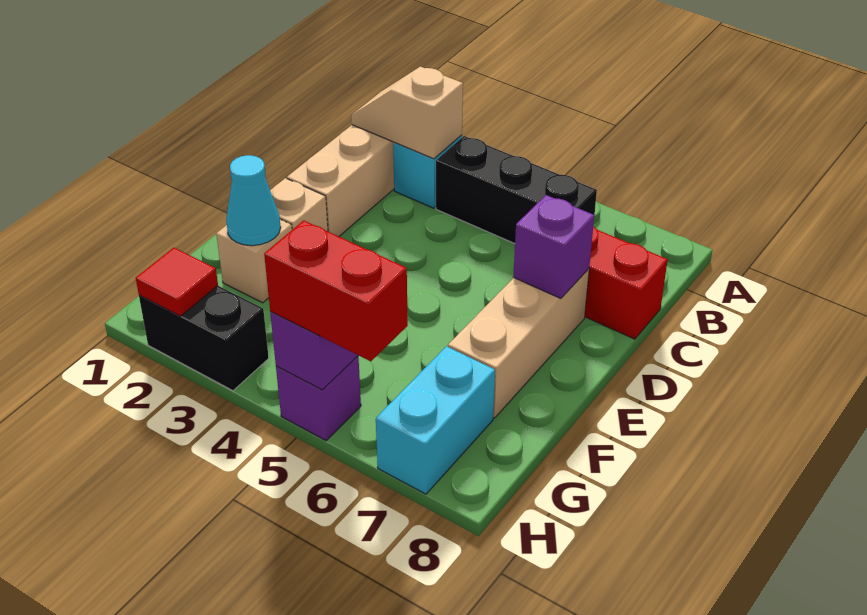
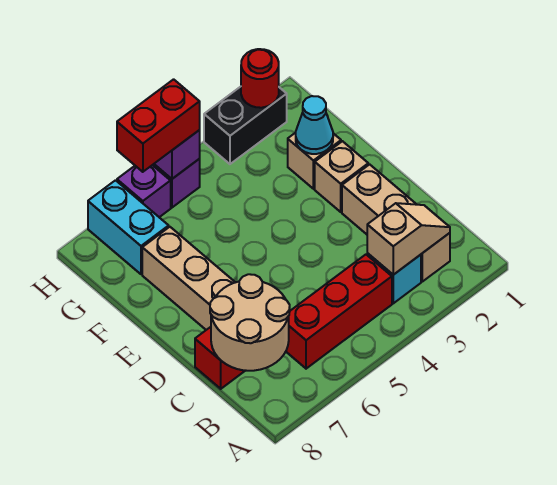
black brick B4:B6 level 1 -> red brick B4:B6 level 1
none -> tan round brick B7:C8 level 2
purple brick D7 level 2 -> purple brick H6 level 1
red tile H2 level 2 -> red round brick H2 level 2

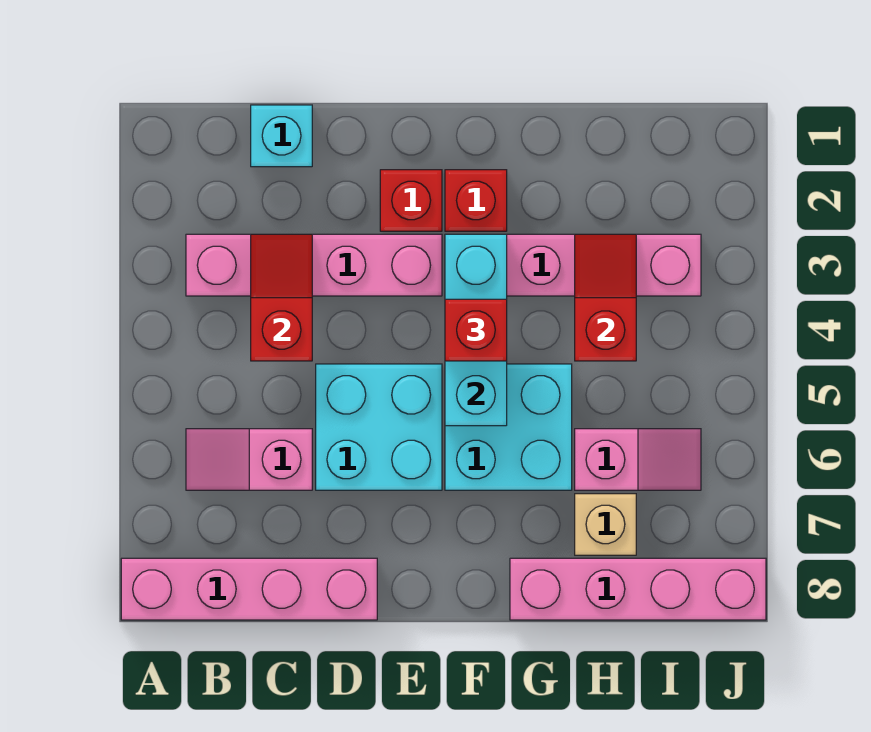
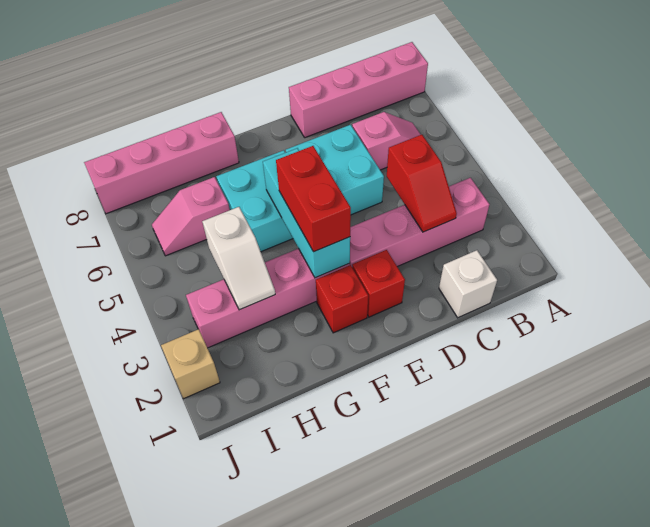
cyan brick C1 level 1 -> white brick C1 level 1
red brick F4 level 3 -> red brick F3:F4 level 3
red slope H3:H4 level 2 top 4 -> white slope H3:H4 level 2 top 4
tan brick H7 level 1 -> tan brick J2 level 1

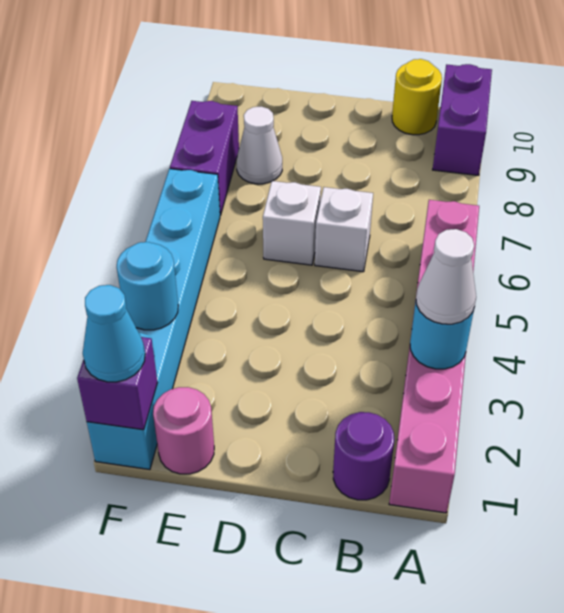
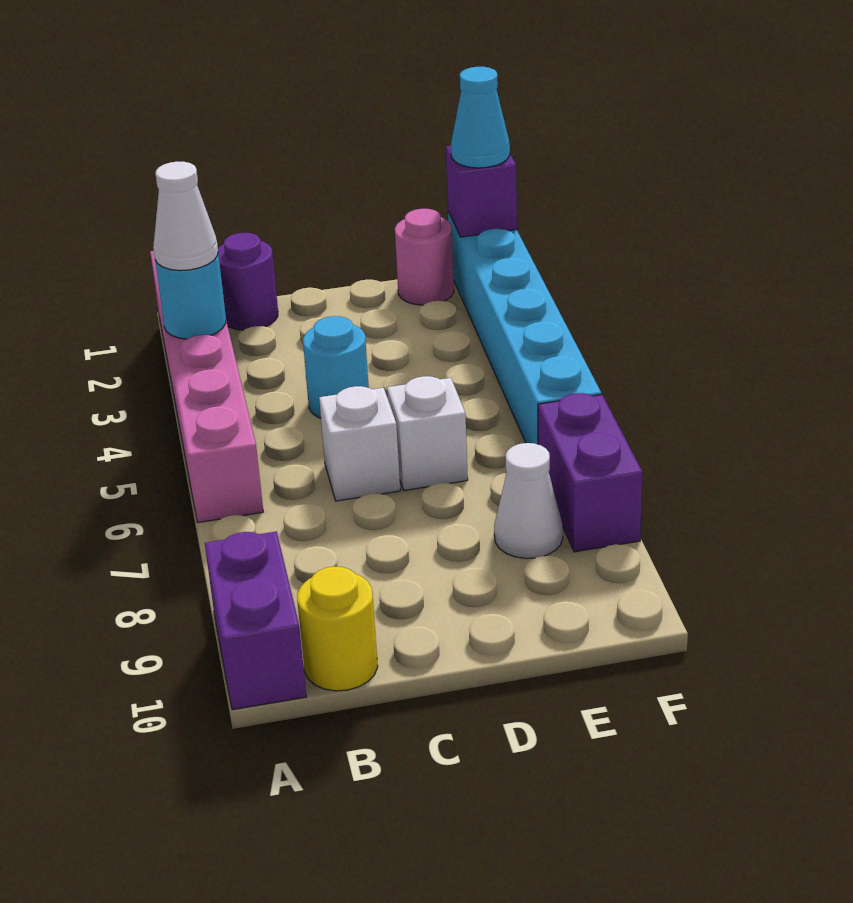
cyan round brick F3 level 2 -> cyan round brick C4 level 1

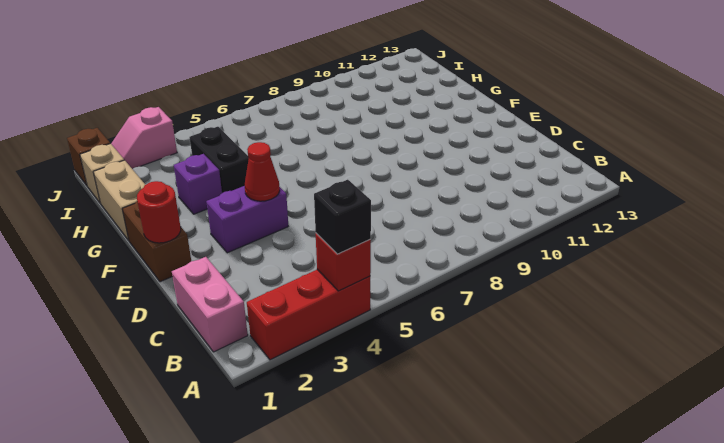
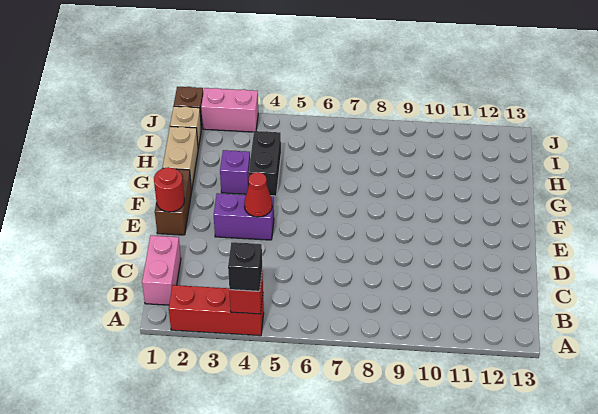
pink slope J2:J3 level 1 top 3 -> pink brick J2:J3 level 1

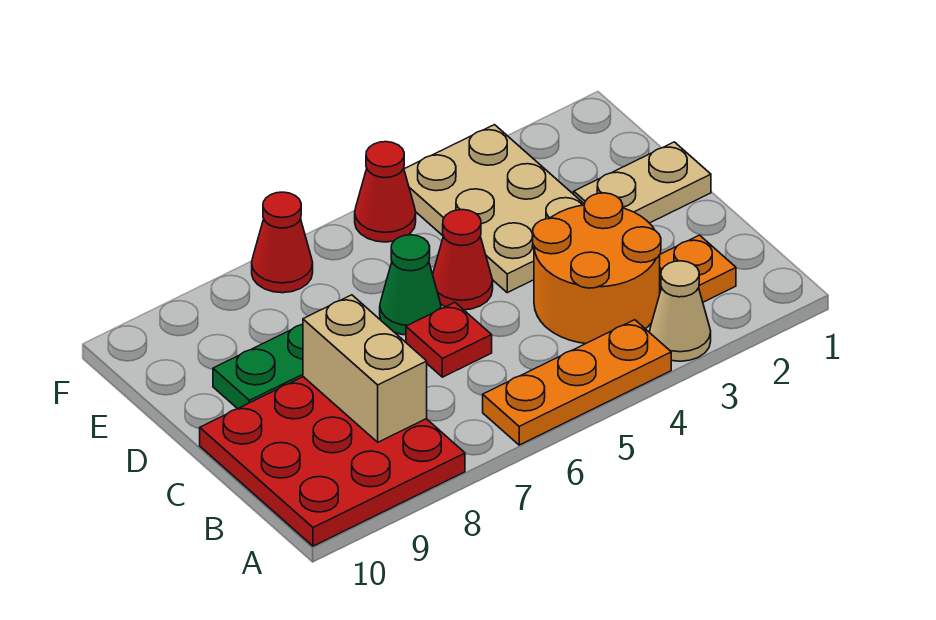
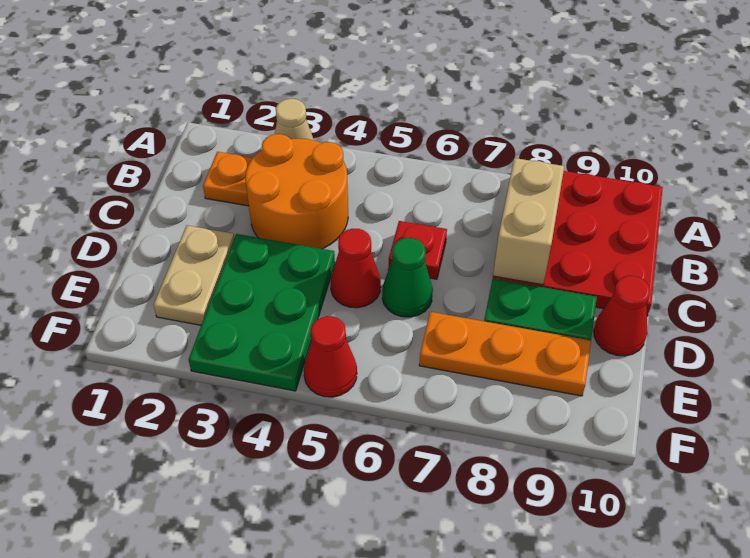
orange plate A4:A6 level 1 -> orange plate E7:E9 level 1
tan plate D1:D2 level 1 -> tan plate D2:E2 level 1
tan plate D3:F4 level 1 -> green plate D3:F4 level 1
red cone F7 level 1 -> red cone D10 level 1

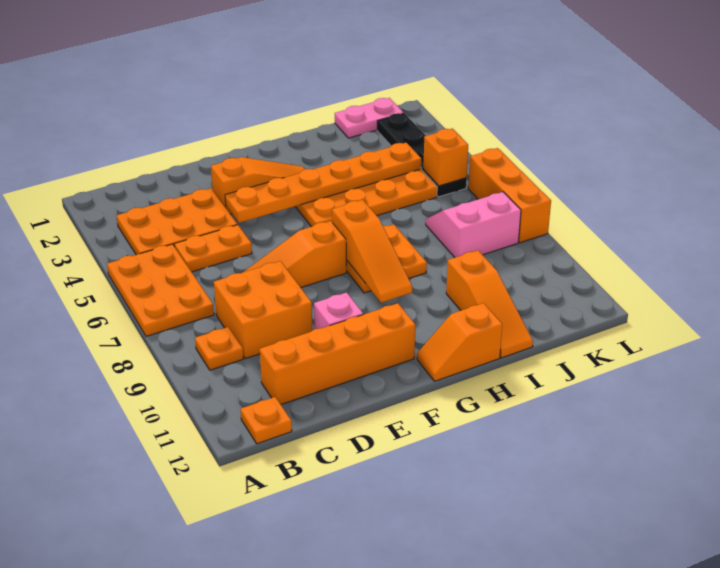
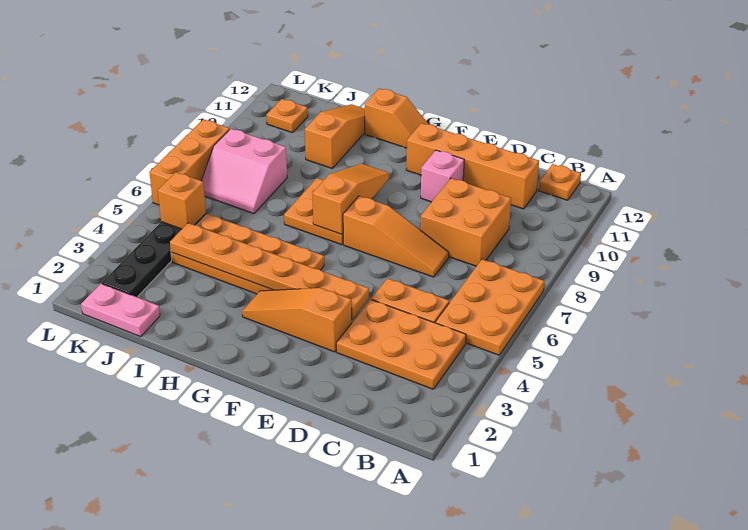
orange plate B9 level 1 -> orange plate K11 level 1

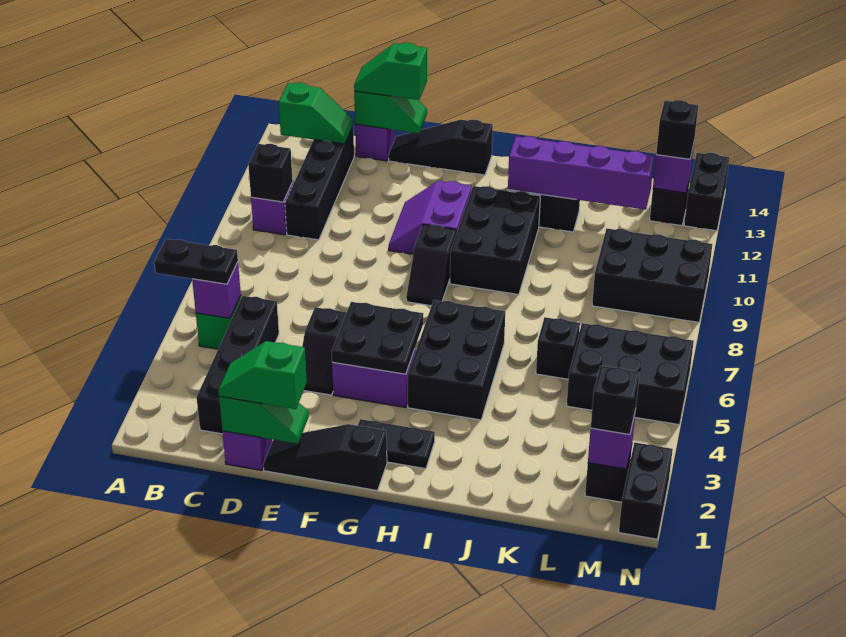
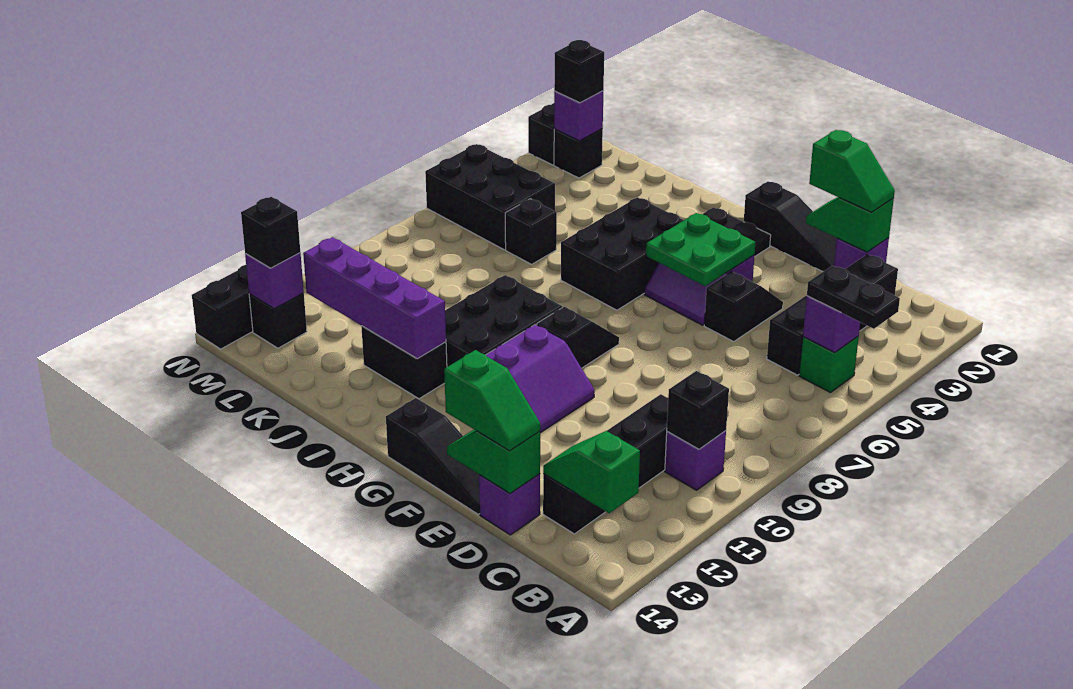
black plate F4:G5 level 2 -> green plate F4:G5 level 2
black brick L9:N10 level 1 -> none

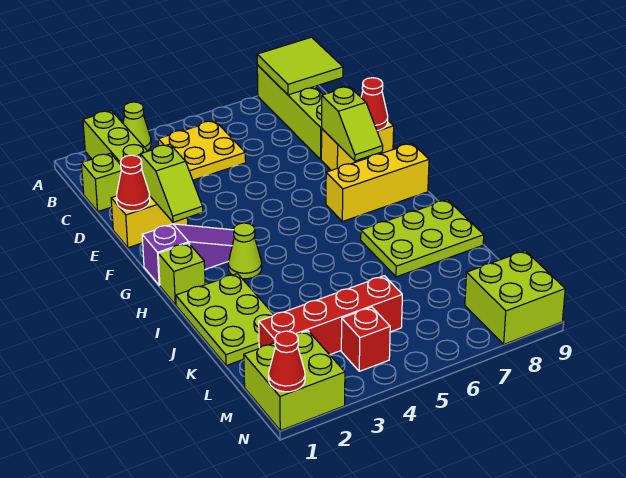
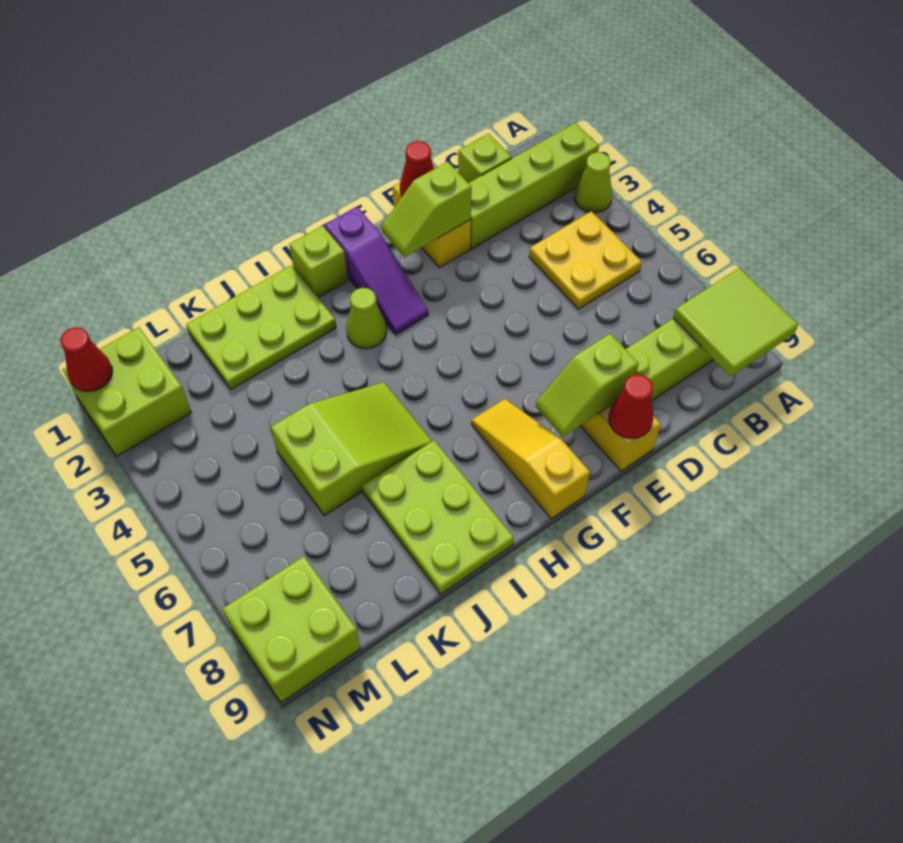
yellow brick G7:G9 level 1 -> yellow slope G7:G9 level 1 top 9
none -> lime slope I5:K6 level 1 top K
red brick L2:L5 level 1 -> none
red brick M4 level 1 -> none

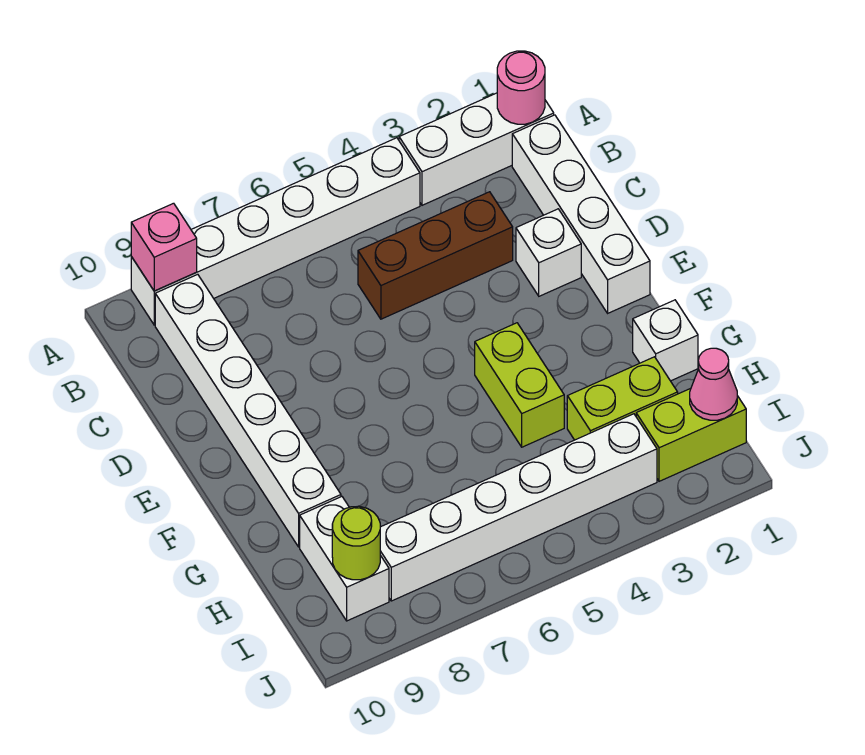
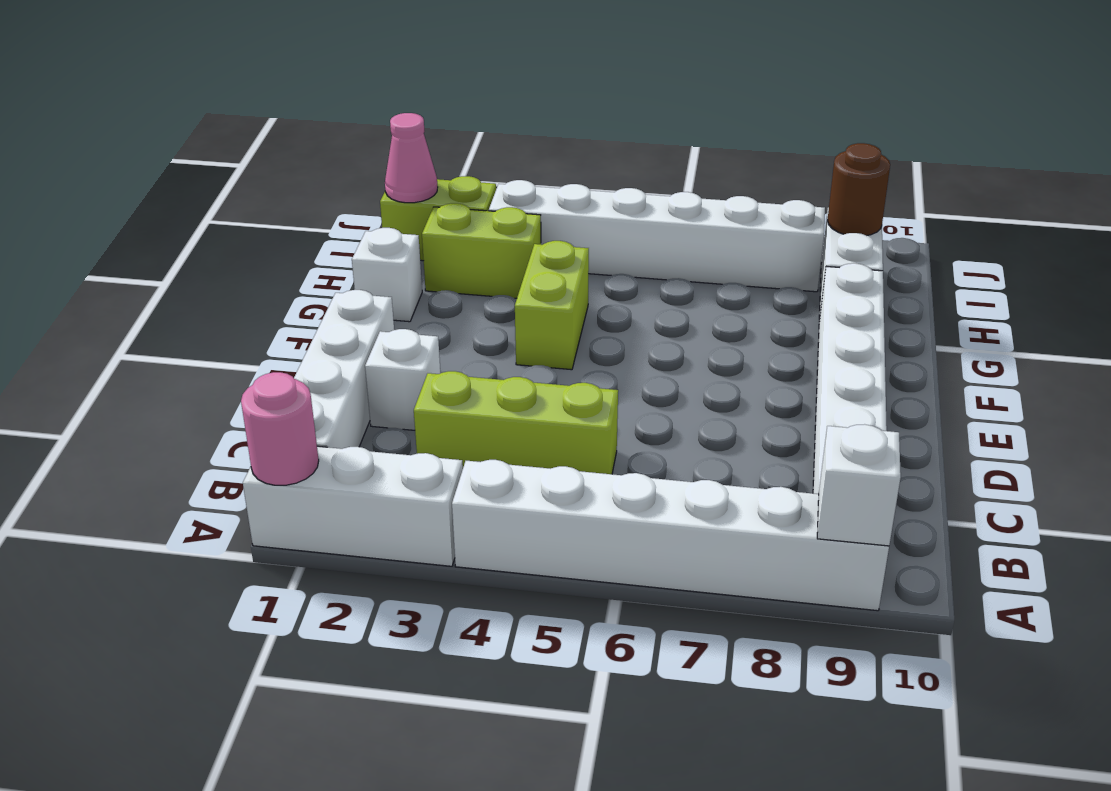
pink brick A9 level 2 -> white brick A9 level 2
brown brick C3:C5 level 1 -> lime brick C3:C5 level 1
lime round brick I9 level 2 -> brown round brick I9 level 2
□ □ □ □ □
**Exercise brief:**
Set down exactly, line for line, the data from the line that contains "tan plate D3:F4" through its last line, keeping pictures out.

**Answer space:**
tan plate D3:F4 level 1 -> green plate D3:F4 level 1
red cone F7 level 1 -> red cone D10 level 1

orange plate B9 level 1 -> orange plate K11 level 1

black plate F4:G5 level 2 -> green plate F4:G5 level 2
black brick L9:N10 level 1 -> none

yellow brick G7:G9 level 1 -> yellow slope G7:G9 level 1 top 9
none -> lime slope I5:K6 level 1 top K
red brick L2:L5 level 1 -> none
red brick M4 level 1 -> none

pink brick A9 level 2 -> white brick A9 level 2
brown brick C3:C5 level 1 -> lime brick C3:C5 level 1
lime round brick I9 level 2 -> brown round brick I9 level 2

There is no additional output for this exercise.